» Activity: Go to the line with "none -> lime cone M6 level 1" in the material below and copy from there through the line with "none -> lime brick K1 level 3", exactly. Pictures are not copied.

» Data supplied:
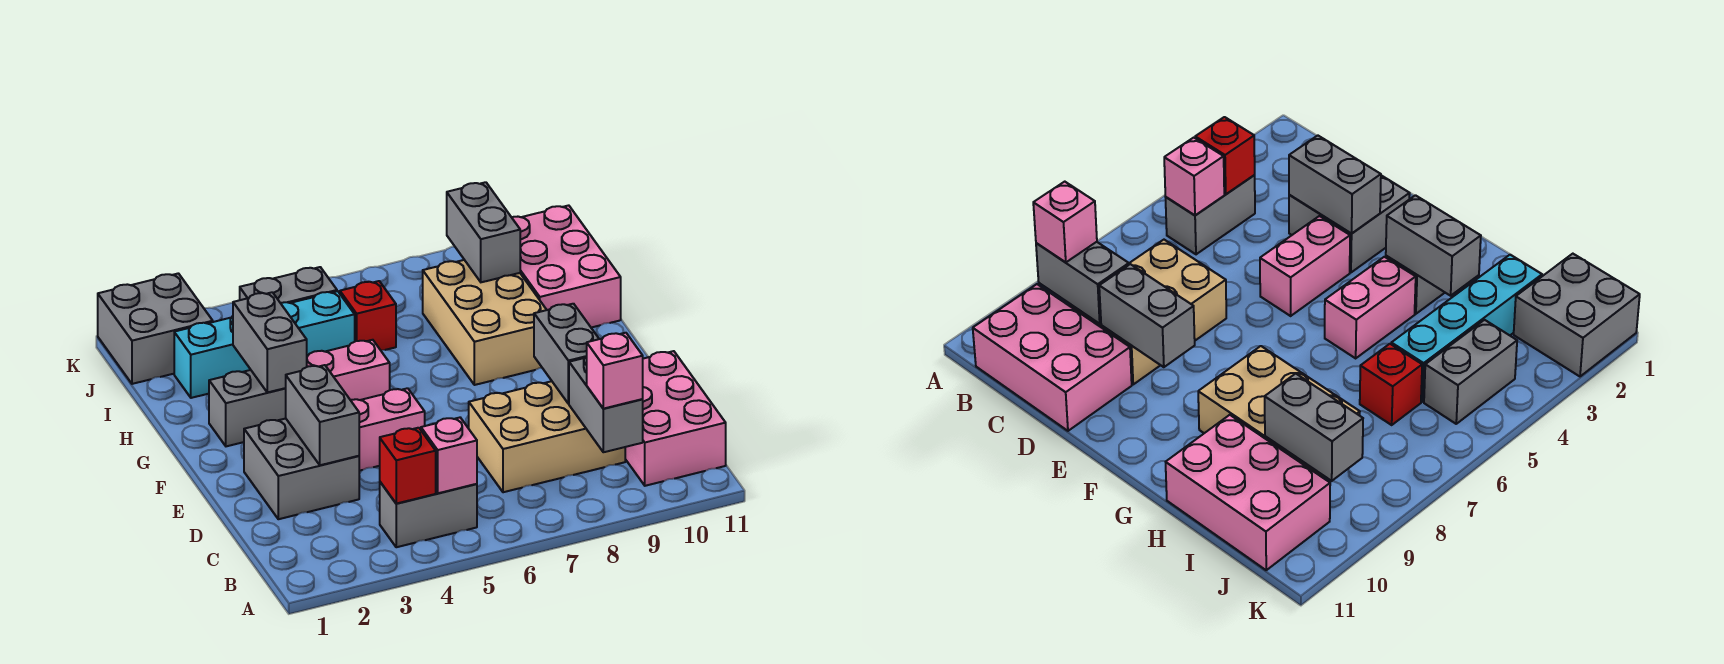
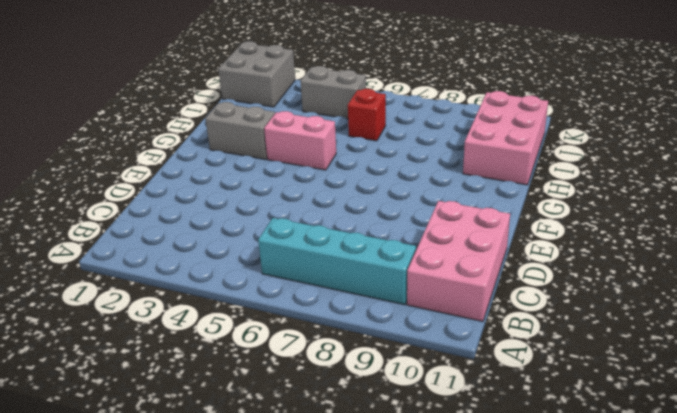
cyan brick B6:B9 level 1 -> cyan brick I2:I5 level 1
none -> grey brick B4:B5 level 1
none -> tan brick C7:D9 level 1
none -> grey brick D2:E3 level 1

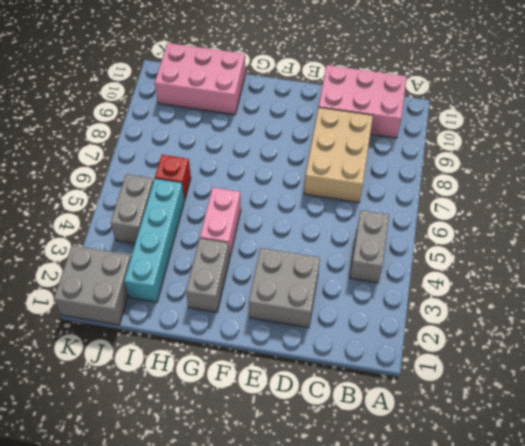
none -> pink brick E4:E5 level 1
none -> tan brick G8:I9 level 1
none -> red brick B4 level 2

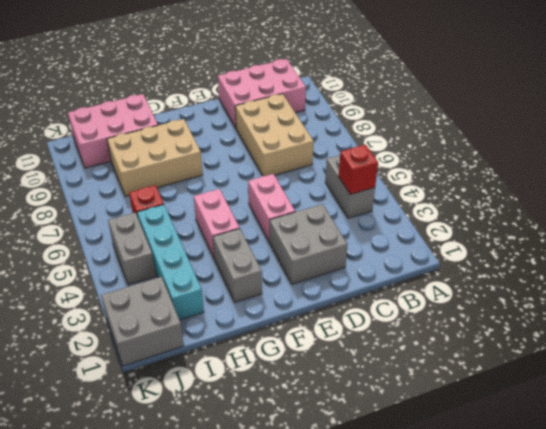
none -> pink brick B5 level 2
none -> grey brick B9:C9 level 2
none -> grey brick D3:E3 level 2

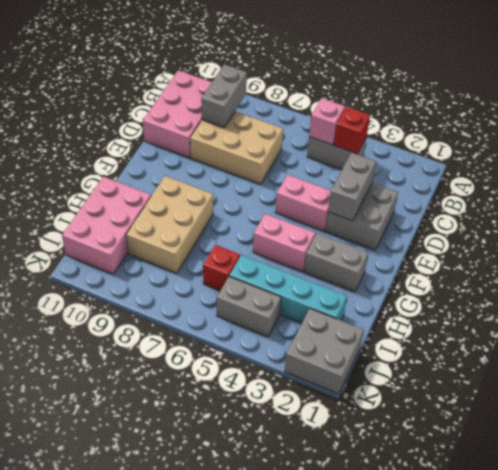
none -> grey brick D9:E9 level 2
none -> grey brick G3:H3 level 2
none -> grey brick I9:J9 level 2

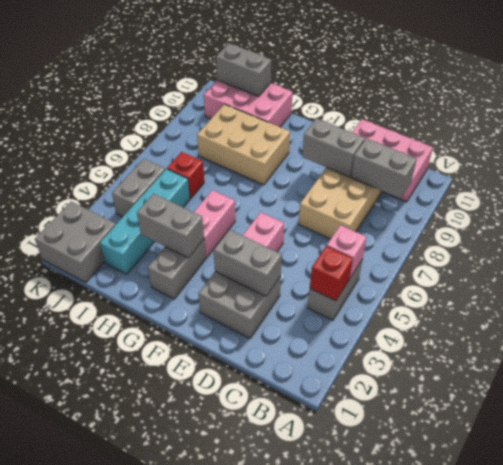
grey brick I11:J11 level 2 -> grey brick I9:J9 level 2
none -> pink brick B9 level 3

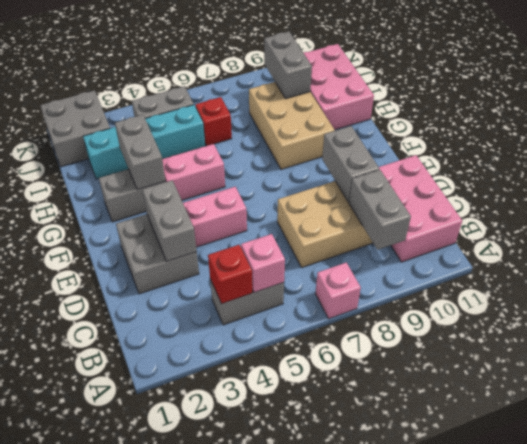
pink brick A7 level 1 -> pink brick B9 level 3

--

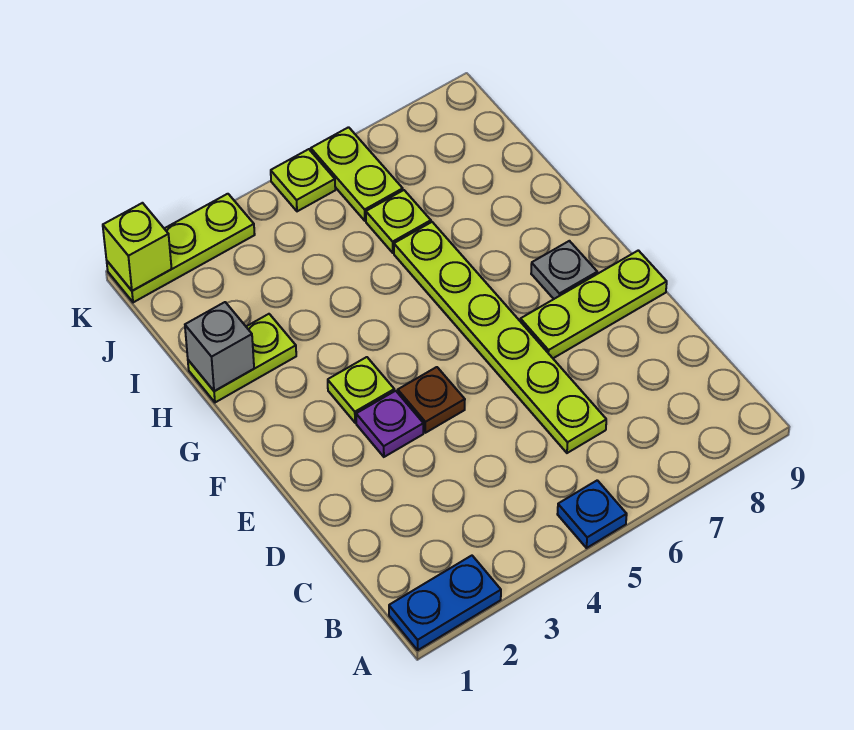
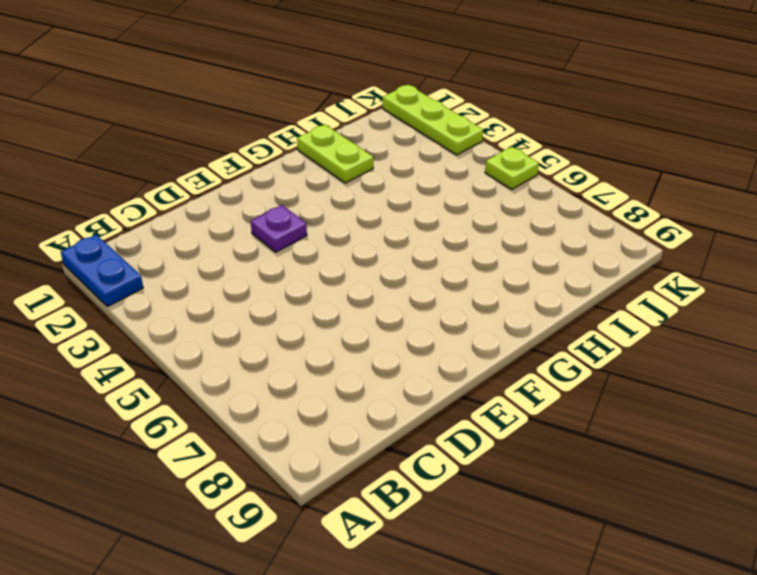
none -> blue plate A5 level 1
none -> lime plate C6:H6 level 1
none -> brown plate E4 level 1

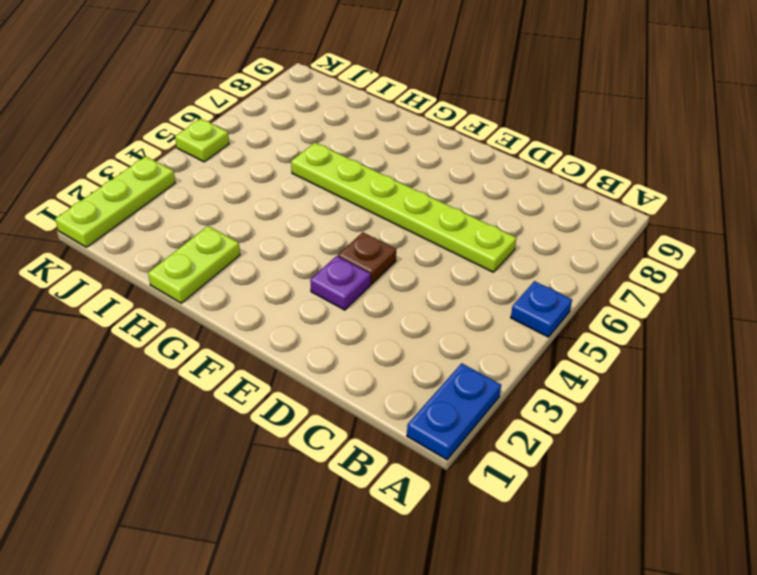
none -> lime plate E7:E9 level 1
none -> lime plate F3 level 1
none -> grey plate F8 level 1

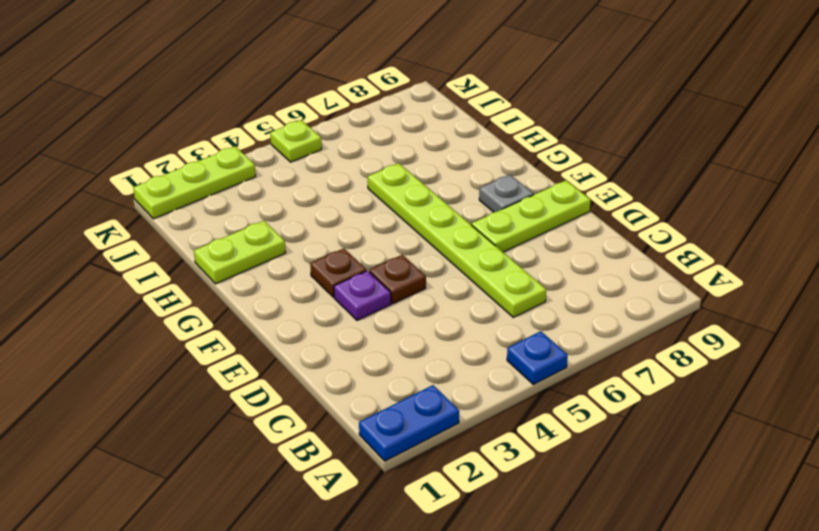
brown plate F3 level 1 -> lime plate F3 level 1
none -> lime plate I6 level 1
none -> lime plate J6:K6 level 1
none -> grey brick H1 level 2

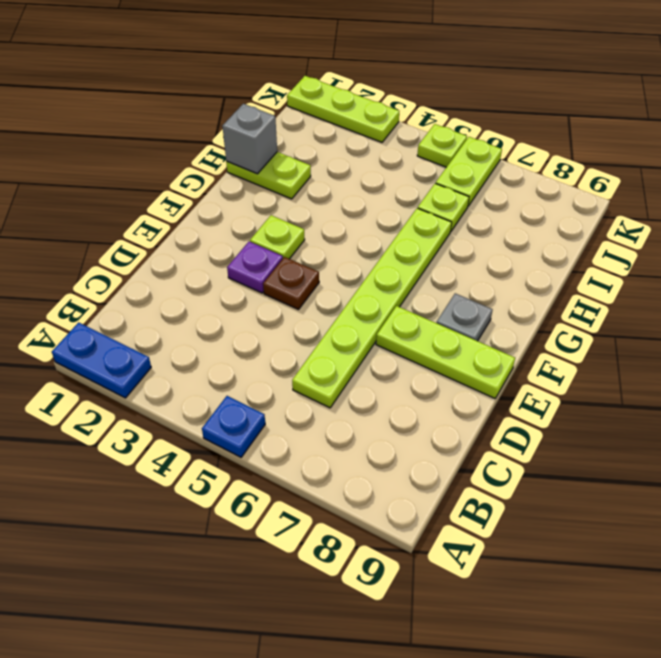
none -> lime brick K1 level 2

* * *

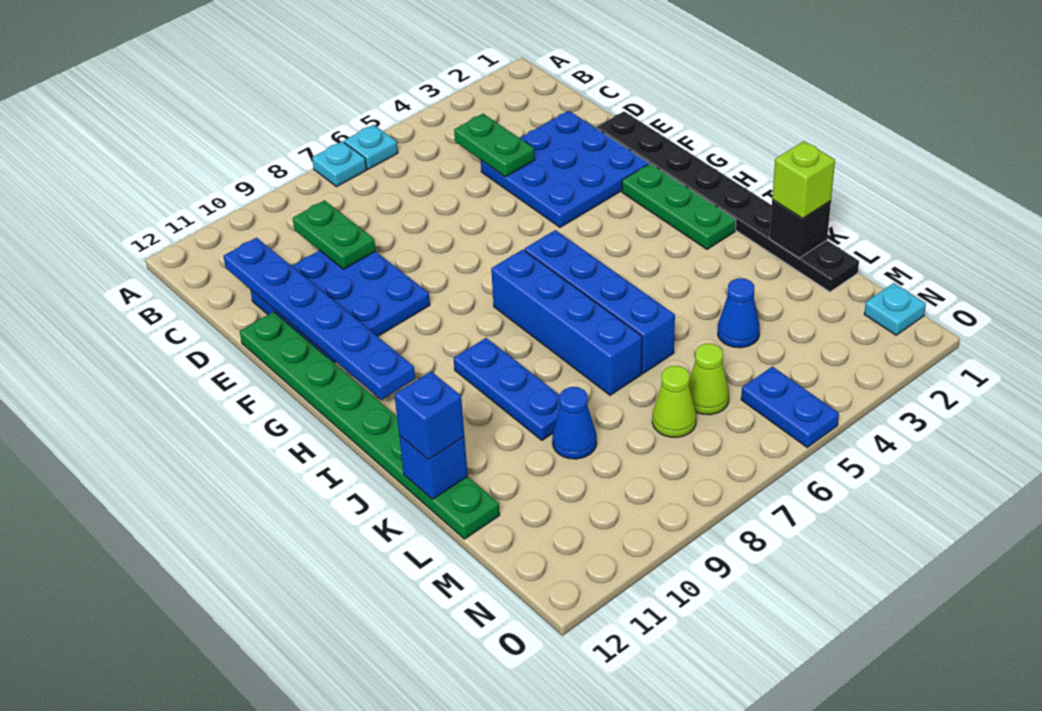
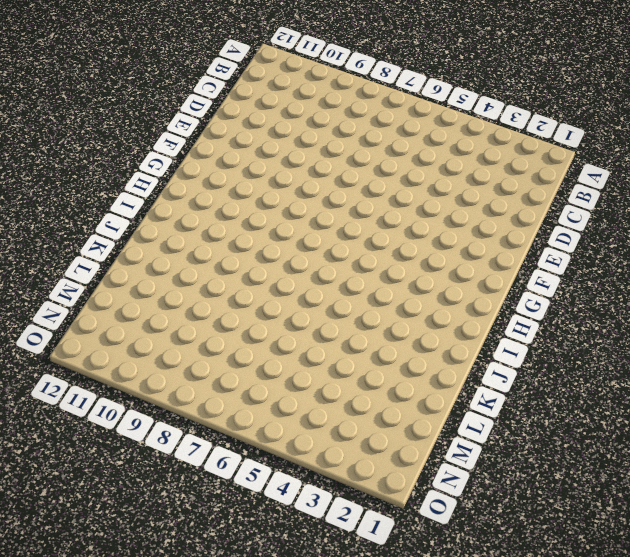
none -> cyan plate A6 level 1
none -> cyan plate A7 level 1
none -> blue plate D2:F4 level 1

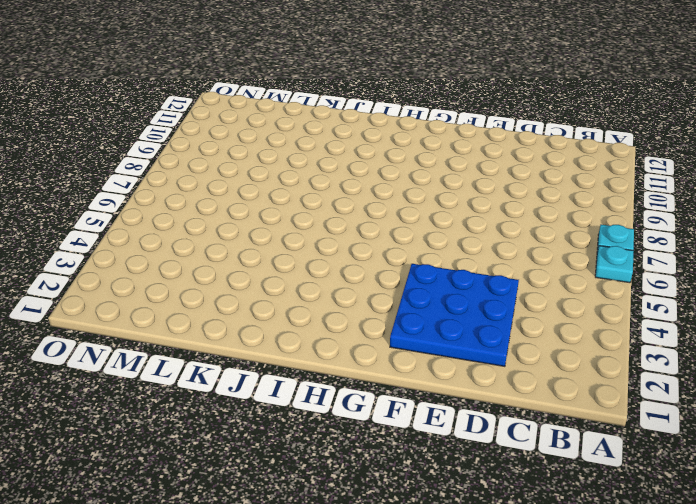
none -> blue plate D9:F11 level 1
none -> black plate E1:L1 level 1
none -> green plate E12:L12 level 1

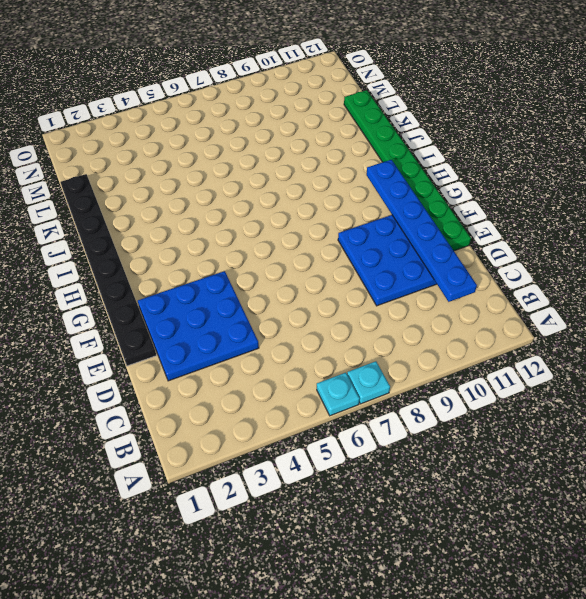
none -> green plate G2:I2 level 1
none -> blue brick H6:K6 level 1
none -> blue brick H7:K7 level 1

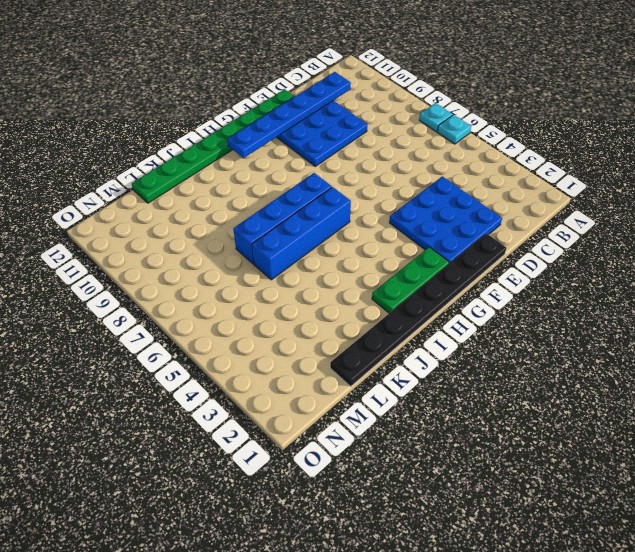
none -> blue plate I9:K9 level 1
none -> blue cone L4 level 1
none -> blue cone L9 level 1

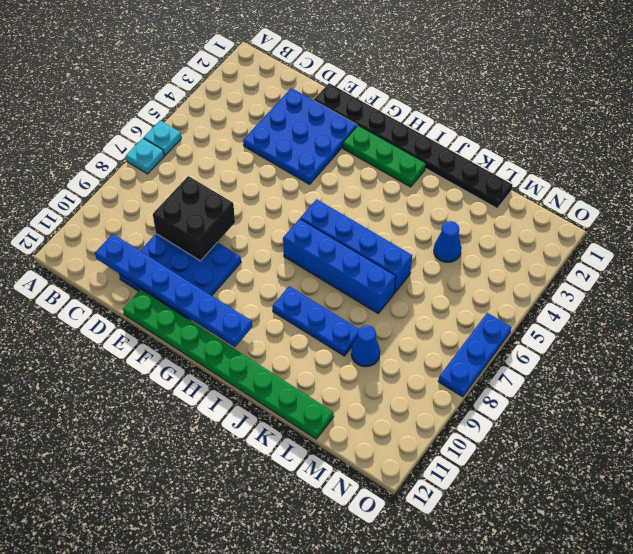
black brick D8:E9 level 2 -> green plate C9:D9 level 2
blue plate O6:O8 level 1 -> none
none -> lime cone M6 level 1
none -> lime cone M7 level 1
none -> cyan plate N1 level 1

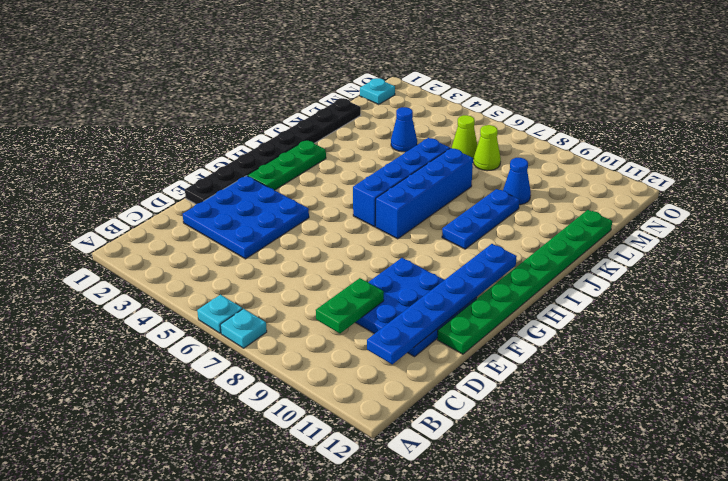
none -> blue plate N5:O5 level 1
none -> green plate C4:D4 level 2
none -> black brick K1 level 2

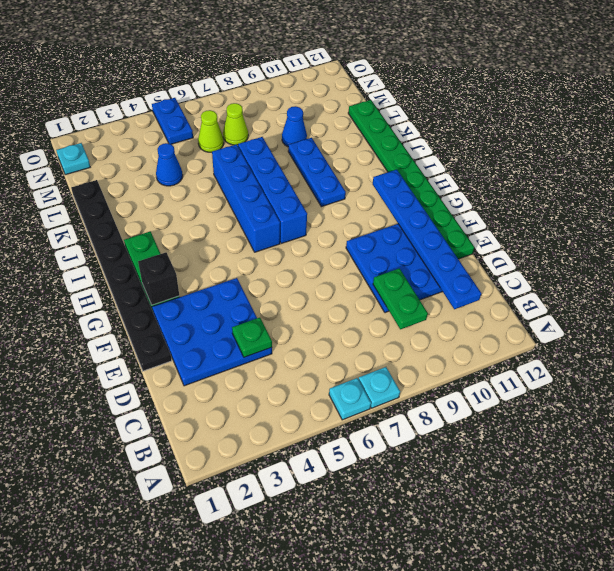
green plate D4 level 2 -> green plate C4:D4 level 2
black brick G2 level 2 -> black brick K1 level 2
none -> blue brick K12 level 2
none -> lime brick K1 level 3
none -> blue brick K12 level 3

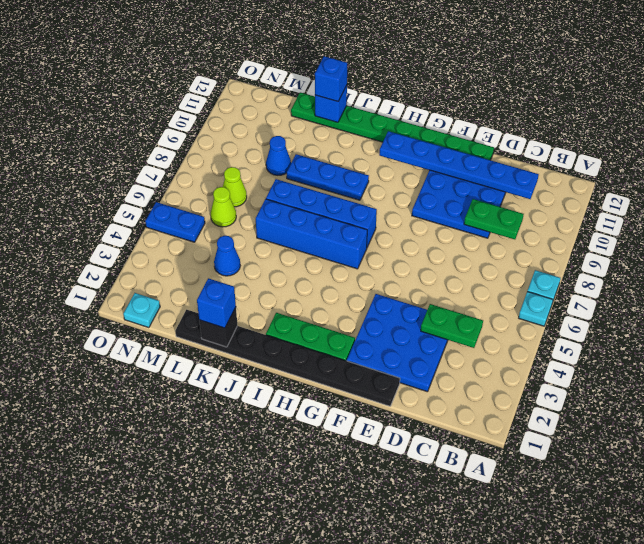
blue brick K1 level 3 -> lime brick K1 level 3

» Solution for this problem:
none -> lime cone M6 level 1
none -> lime cone M7 level 1
none -> cyan plate N1 level 1

none -> blue plate N5:O5 level 1
none -> green plate C4:D4 level 2
none -> black brick K1 level 2

green plate D4 level 2 -> green plate C4:D4 level 2
black brick G2 level 2 -> black brick K1 level 2
none -> blue brick K12 level 2
none -> lime brick K1 level 3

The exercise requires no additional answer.